=== Entries shown ===
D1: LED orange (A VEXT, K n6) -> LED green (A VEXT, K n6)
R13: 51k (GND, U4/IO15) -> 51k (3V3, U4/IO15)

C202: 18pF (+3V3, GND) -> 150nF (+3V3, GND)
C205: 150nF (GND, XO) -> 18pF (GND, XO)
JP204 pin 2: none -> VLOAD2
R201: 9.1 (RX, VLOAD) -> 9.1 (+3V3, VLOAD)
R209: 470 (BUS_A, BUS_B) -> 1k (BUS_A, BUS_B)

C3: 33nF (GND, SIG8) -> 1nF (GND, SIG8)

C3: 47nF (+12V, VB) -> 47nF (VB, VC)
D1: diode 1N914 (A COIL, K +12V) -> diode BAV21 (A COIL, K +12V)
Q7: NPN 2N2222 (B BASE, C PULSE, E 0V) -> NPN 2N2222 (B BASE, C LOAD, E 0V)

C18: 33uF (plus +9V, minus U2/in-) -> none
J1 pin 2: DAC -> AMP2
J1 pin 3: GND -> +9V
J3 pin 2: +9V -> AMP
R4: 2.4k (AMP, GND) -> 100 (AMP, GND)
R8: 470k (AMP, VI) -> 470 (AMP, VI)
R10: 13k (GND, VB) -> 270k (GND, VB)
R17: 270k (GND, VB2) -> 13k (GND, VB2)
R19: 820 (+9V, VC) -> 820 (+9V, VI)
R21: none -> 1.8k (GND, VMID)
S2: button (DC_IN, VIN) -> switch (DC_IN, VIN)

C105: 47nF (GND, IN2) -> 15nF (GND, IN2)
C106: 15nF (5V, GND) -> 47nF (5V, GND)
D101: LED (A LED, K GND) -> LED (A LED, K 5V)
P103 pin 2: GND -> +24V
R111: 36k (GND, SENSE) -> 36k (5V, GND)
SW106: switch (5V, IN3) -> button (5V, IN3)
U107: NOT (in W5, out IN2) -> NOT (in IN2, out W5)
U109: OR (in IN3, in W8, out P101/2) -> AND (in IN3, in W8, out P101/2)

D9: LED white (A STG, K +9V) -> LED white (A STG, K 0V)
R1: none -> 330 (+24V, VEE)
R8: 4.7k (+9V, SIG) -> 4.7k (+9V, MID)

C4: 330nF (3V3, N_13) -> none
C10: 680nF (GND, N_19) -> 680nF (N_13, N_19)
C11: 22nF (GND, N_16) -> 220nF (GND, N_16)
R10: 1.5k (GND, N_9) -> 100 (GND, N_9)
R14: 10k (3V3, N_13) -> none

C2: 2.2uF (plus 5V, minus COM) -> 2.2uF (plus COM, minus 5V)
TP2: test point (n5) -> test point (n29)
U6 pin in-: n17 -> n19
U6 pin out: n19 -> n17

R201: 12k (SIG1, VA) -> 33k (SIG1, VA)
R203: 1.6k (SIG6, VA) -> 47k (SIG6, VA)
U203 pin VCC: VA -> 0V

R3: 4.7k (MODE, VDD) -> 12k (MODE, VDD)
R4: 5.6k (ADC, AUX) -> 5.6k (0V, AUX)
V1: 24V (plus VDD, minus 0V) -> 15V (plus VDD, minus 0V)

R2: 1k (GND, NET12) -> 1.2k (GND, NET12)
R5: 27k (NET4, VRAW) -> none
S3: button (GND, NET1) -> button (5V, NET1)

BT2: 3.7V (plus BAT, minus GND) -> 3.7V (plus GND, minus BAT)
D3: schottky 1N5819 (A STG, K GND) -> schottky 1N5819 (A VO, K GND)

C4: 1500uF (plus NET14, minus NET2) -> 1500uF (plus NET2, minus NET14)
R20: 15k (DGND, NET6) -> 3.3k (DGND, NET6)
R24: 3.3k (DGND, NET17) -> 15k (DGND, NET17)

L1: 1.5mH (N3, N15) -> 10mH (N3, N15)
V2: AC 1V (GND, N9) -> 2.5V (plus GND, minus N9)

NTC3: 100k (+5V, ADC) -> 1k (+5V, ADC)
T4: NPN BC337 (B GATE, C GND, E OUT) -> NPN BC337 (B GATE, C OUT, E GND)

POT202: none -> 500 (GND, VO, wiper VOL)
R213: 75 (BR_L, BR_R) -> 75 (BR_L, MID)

=== What this task involves ===
Copy each line above containing the string "minus".

=== Expected answer ===
C18: 33uF (plus +9V, minus U2/in-) -> none
C2: 2.2uF (plus 5V, minus COM) -> 2.2uF (plus COM, minus 5V)
V1: 24V (plus VDD, minus 0V) -> 15V (plus VDD, minus 0V)
BT2: 3.7V (plus BAT, minus GND) -> 3.7V (plus GND, minus BAT)
C4: 1500uF (plus NET14, minus NET2) -> 1500uF (plus NET2, minus NET14)
V2: AC 1V (GND, N9) -> 2.5V (plus GND, minus N9)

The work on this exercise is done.